(Records from a data source)
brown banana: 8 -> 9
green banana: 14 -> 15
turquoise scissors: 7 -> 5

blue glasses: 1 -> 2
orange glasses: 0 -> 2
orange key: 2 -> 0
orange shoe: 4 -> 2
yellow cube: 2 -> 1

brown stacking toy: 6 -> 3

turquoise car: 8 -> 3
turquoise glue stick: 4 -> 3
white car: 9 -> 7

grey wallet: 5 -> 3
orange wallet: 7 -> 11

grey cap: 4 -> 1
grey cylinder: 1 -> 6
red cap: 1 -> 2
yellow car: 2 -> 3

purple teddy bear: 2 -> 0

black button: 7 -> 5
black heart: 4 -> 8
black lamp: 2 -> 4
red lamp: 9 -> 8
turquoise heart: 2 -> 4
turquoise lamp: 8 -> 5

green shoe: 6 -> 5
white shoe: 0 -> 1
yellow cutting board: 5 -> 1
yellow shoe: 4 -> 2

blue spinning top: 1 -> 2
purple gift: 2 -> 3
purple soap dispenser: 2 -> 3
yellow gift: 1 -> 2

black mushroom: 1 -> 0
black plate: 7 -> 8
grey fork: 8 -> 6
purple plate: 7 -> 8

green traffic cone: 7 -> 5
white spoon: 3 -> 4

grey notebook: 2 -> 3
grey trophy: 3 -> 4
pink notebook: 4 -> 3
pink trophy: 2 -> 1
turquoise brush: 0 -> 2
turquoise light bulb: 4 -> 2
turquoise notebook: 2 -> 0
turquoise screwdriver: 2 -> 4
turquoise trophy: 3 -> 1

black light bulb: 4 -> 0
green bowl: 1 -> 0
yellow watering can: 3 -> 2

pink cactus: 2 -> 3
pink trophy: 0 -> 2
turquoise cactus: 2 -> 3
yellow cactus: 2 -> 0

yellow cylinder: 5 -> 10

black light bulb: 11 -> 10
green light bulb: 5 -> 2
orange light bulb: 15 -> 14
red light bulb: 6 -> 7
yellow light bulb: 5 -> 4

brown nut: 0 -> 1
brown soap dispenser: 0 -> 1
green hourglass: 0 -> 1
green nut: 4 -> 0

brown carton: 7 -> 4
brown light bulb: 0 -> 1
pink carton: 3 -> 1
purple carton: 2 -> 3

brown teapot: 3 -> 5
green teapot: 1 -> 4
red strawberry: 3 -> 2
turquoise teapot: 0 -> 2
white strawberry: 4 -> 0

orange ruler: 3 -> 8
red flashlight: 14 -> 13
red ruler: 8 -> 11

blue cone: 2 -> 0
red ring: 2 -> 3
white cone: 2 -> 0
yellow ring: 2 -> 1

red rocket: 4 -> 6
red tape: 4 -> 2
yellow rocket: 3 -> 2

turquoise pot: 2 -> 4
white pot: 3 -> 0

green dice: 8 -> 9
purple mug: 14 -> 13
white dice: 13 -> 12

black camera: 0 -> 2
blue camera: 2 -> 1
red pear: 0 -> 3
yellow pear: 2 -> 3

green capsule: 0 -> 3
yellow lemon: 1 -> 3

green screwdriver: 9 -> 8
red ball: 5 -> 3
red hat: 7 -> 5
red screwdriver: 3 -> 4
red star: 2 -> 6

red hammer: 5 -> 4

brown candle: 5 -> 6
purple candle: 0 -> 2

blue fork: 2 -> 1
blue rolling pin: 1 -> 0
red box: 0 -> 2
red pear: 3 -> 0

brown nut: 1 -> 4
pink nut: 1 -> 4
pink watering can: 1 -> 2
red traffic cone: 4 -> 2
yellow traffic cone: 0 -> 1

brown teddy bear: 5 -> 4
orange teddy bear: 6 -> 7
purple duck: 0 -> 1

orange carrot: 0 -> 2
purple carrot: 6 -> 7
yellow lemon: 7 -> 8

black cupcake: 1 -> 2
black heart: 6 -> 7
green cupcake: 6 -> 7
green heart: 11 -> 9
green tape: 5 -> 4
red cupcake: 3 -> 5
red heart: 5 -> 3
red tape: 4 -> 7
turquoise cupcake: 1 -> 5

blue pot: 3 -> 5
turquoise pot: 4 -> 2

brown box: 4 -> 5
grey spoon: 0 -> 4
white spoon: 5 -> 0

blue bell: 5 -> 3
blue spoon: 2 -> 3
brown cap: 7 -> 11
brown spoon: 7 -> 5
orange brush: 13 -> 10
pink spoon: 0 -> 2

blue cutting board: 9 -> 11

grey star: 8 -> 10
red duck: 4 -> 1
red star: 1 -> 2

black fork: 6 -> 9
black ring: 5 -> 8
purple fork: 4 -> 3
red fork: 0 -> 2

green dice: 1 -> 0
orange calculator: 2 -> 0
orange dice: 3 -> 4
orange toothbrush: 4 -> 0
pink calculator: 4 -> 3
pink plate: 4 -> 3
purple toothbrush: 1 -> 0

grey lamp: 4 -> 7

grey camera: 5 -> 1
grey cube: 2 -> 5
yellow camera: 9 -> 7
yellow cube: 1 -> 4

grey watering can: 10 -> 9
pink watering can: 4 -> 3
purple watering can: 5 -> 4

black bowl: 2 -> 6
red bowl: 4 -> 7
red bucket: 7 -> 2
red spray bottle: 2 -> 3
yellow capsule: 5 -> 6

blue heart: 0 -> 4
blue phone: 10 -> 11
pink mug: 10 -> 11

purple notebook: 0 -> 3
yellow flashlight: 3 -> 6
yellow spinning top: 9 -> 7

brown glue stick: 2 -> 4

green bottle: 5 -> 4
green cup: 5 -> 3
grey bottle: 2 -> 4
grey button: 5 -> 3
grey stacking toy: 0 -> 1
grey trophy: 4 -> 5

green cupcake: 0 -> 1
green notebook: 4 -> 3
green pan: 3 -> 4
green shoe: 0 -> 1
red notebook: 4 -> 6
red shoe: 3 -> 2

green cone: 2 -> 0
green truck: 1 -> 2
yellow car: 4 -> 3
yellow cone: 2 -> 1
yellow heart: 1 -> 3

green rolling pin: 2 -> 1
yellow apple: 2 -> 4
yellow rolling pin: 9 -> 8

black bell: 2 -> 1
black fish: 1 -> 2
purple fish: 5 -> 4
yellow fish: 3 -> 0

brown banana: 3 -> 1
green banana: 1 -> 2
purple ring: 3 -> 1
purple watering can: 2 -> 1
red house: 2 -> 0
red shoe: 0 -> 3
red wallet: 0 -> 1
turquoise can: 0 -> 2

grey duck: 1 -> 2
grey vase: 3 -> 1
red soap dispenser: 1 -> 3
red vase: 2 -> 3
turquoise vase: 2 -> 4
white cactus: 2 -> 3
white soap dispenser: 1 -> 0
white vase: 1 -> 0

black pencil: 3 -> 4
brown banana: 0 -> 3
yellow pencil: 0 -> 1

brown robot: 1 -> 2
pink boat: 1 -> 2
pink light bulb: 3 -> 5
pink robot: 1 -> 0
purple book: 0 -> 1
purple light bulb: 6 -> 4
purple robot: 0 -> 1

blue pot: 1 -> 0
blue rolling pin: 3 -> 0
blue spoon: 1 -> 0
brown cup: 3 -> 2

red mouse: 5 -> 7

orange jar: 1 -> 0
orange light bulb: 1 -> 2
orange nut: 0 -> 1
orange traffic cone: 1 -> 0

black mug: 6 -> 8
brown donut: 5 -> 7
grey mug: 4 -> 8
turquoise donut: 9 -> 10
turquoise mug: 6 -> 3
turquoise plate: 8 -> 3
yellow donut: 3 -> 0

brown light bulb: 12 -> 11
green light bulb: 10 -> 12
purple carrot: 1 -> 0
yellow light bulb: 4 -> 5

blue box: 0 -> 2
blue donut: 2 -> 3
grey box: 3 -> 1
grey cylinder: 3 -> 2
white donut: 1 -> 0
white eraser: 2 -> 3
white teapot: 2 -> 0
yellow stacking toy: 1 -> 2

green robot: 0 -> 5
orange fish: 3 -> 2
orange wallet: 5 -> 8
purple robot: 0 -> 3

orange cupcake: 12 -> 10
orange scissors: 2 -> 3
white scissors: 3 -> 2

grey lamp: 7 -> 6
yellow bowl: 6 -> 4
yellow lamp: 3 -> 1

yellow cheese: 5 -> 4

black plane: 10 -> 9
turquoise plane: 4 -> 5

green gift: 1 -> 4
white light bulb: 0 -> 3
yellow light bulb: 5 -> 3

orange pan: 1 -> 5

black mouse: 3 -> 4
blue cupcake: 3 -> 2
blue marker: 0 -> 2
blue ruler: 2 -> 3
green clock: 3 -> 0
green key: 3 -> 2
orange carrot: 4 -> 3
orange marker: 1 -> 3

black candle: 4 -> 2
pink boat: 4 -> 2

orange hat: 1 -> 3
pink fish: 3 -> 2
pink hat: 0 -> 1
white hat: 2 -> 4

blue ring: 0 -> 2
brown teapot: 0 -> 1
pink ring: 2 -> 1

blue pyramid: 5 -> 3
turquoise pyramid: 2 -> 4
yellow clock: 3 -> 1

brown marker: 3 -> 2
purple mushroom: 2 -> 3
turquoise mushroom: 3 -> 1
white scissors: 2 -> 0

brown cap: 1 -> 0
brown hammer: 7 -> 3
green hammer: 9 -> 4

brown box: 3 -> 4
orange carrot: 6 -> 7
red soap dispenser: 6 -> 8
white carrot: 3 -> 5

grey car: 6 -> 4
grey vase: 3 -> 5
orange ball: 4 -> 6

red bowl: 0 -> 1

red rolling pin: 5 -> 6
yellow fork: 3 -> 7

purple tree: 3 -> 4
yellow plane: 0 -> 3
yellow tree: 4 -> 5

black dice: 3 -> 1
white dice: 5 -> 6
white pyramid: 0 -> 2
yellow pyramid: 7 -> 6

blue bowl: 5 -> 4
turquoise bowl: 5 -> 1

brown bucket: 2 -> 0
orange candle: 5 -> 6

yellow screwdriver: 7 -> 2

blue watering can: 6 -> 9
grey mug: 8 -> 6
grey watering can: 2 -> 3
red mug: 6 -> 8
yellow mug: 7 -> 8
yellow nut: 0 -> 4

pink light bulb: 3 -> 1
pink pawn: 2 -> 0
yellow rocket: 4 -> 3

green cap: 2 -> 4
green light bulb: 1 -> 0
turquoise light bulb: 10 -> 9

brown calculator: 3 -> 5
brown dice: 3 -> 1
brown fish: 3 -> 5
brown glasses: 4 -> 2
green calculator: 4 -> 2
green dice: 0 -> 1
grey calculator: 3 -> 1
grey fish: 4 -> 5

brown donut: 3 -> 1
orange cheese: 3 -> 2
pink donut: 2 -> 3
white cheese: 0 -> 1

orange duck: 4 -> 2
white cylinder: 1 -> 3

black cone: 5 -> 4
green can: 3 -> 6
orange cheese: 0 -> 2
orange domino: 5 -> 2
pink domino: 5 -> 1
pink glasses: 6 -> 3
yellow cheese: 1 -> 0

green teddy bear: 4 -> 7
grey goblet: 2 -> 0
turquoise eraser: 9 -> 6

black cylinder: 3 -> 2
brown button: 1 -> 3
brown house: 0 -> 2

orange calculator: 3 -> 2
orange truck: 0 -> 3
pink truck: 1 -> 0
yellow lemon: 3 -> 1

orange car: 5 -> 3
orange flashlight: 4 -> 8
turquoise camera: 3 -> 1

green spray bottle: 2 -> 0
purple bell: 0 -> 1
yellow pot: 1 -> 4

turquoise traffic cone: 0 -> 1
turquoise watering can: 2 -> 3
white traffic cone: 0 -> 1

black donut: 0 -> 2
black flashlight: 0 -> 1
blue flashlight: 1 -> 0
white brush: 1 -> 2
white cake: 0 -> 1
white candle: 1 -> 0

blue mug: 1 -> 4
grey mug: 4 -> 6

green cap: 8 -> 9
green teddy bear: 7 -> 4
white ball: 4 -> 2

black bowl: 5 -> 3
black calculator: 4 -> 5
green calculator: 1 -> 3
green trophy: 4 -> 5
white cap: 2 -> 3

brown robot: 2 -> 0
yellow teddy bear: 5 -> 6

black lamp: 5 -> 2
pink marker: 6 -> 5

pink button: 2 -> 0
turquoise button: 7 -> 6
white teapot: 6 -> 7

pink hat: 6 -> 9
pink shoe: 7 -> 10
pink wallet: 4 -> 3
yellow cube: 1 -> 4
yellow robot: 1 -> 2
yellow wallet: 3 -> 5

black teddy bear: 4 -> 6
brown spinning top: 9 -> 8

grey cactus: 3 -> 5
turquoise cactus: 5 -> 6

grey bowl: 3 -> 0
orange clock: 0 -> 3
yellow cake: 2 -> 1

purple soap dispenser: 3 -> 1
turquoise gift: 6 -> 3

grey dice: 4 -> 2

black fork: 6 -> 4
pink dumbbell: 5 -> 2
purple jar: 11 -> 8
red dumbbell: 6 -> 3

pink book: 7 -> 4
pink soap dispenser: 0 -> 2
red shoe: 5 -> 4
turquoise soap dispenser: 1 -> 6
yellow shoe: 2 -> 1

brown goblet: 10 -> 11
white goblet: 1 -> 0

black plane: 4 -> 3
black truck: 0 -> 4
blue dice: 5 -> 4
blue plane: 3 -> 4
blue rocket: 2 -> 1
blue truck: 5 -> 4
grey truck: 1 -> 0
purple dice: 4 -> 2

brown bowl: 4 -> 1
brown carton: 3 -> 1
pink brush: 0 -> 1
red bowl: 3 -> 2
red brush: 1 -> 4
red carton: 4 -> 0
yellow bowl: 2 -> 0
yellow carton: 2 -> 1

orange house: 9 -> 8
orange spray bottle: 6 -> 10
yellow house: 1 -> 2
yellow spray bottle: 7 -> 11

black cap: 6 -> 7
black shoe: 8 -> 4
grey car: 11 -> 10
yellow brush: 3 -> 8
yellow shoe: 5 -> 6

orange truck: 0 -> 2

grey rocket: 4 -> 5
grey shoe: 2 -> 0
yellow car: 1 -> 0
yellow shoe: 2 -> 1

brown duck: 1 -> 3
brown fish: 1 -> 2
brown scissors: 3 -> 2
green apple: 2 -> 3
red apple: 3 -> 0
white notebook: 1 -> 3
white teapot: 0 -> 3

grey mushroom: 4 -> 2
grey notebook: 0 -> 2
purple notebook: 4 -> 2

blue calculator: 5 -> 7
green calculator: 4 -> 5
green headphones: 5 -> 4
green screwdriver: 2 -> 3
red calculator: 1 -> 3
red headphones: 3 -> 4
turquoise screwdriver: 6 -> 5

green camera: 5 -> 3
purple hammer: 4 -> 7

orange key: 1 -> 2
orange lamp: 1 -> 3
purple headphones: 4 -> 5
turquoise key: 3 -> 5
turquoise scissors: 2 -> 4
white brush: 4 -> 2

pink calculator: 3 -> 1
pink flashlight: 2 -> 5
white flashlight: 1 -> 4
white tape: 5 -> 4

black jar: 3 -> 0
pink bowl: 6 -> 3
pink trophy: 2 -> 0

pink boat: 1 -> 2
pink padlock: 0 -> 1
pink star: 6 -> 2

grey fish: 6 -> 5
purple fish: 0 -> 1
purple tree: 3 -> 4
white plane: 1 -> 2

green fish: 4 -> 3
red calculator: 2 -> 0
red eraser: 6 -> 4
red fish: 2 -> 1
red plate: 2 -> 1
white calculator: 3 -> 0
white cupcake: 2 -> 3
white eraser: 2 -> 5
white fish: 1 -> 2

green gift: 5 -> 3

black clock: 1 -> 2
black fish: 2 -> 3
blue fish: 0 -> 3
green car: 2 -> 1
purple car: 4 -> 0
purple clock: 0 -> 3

INSTRUCTIONS TO FOLLOW: Up to and including the line that holds "yellow car: 2 -> 3", reproduce the records above exactly from their first line, and give nothing else.

EXERCISE RESULT:
brown banana: 8 -> 9
green banana: 14 -> 15
turquoise scissors: 7 -> 5

blue glasses: 1 -> 2
orange glasses: 0 -> 2
orange key: 2 -> 0
orange shoe: 4 -> 2
yellow cube: 2 -> 1

brown stacking toy: 6 -> 3

turquoise car: 8 -> 3
turquoise glue stick: 4 -> 3
white car: 9 -> 7

grey wallet: 5 -> 3
orange wallet: 7 -> 11

grey cap: 4 -> 1
grey cylinder: 1 -> 6
red cap: 1 -> 2
yellow car: 2 -> 3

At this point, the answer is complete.